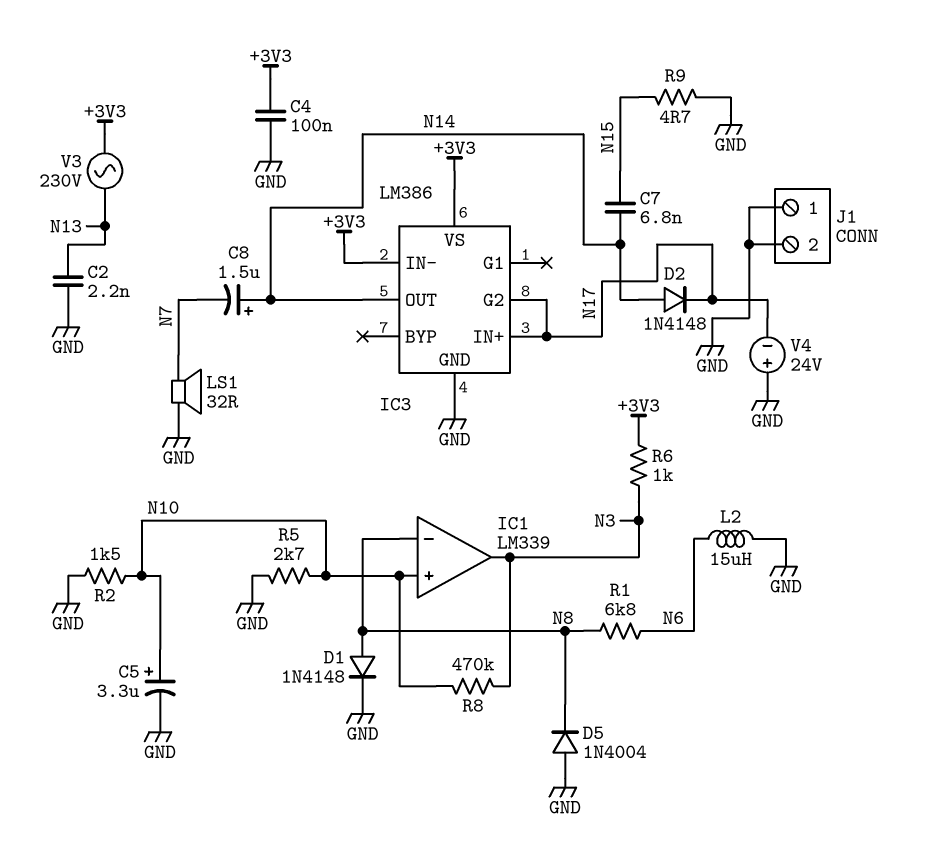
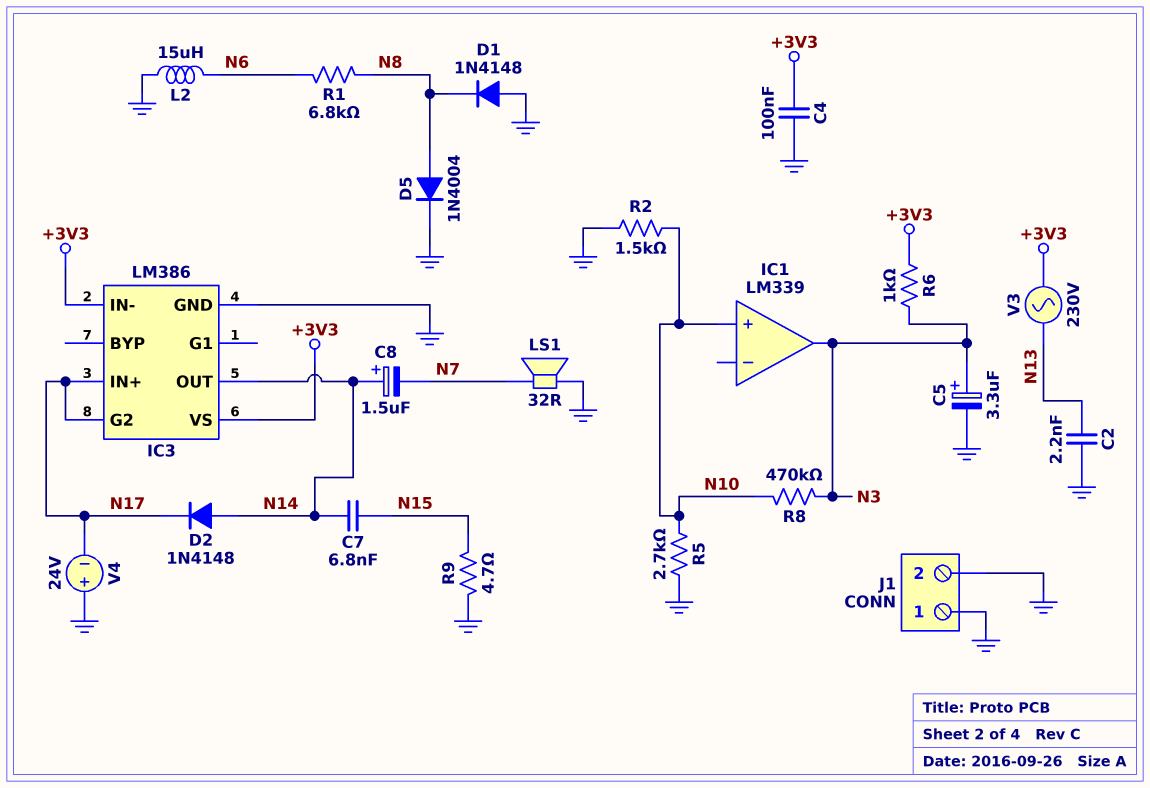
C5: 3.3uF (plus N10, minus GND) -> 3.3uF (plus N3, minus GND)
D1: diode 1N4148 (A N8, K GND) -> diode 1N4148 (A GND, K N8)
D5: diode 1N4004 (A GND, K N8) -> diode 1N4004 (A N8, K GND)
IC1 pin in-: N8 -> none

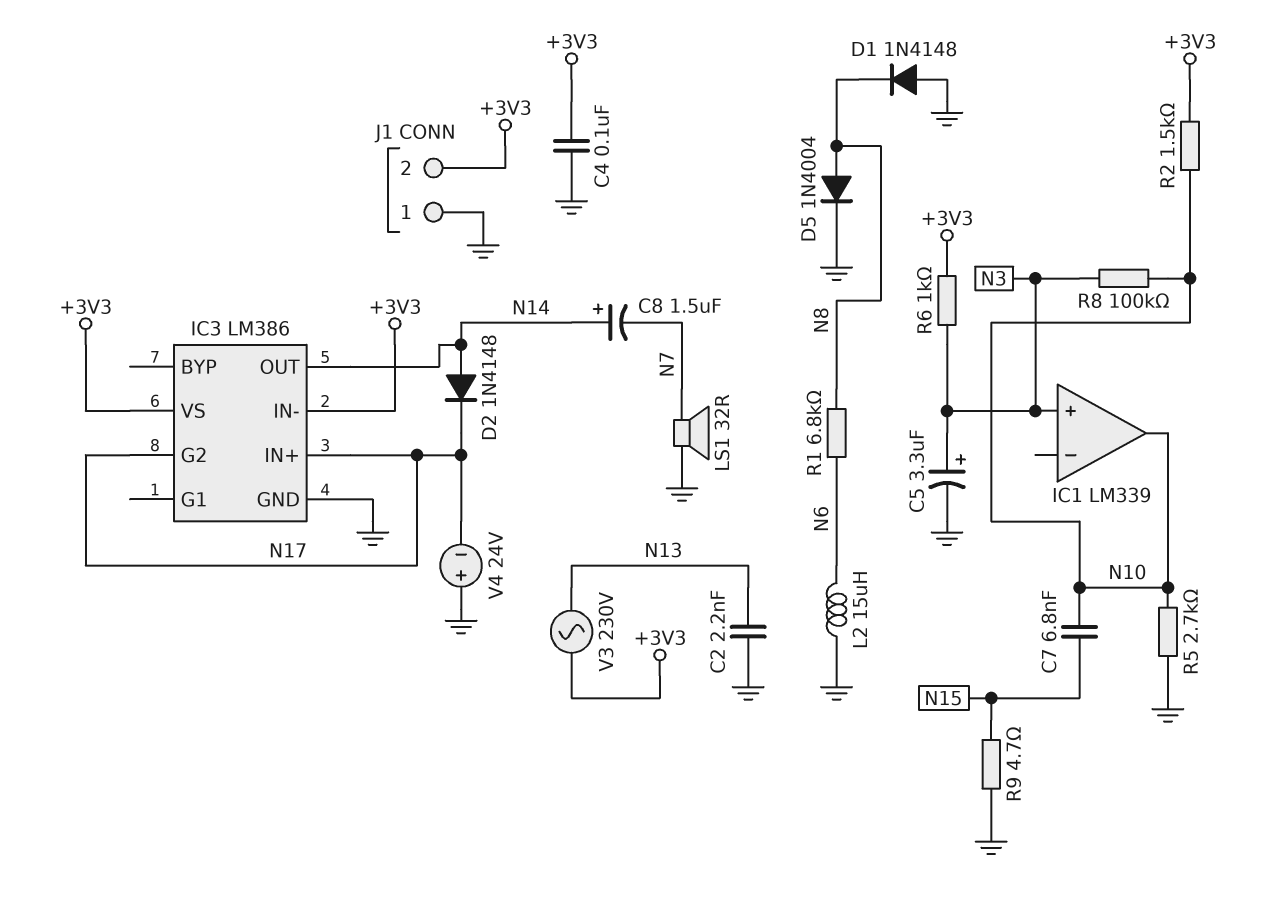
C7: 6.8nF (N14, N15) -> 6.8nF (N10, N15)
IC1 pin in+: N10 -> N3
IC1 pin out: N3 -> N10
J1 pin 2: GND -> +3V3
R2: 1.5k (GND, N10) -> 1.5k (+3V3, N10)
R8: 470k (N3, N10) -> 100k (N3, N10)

## Brief
Starting at the line where "IC1 pin out: N3 -> N10" appears, write out every line exactly as it stands until the listing ends, and add nothing.

## Answer to the exercise
IC1 pin out: N3 -> N10
J1 pin 2: GND -> +3V3
R2: 1.5k (GND, N10) -> 1.5k (+3V3, N10)
R8: 470k (N3, N10) -> 100k (N3, N10)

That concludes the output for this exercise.